# [Work instructions]
Return the data exactly, with all pictures removed.
── Material provided ──
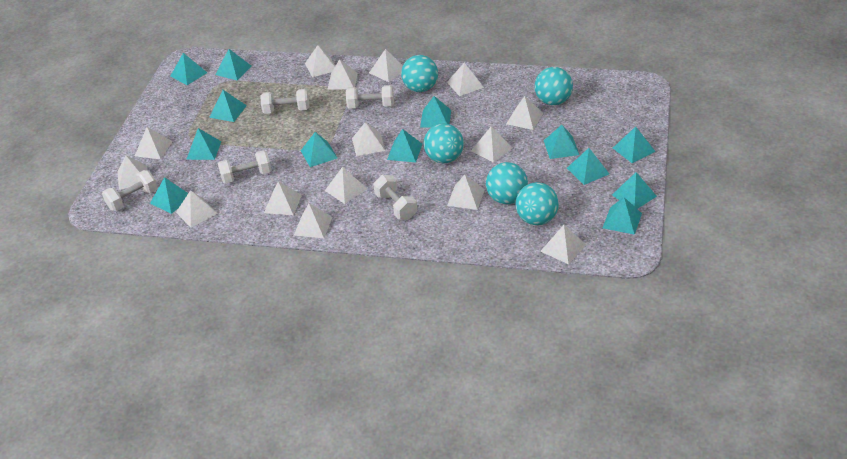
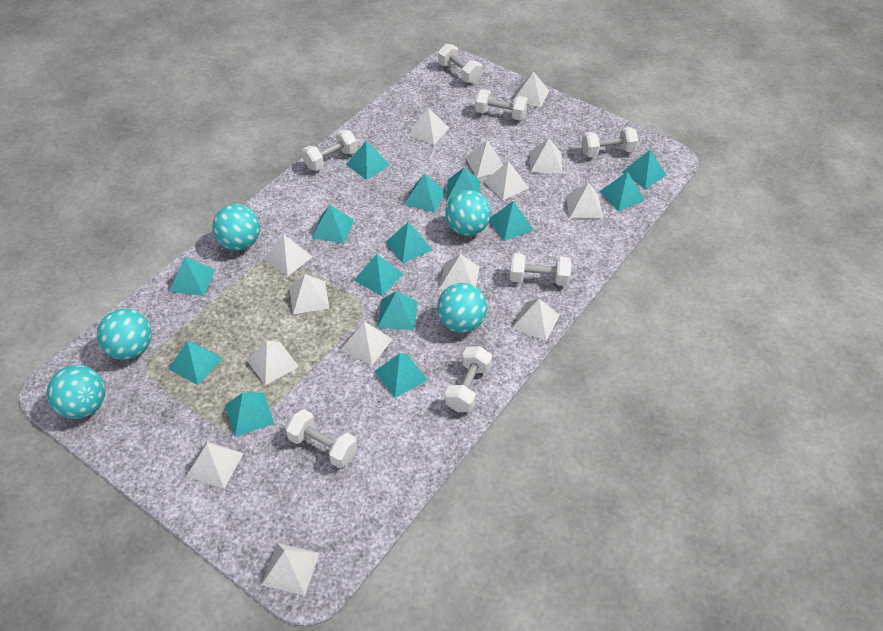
turquoise pyramid: 13 -> 14
white dumbbell: 5 -> 7
white pyramid: 15 -> 14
───
# [Response to this exercise]
turquoise pyramid: 13 -> 14
white dumbbell: 5 -> 7
white pyramid: 15 -> 14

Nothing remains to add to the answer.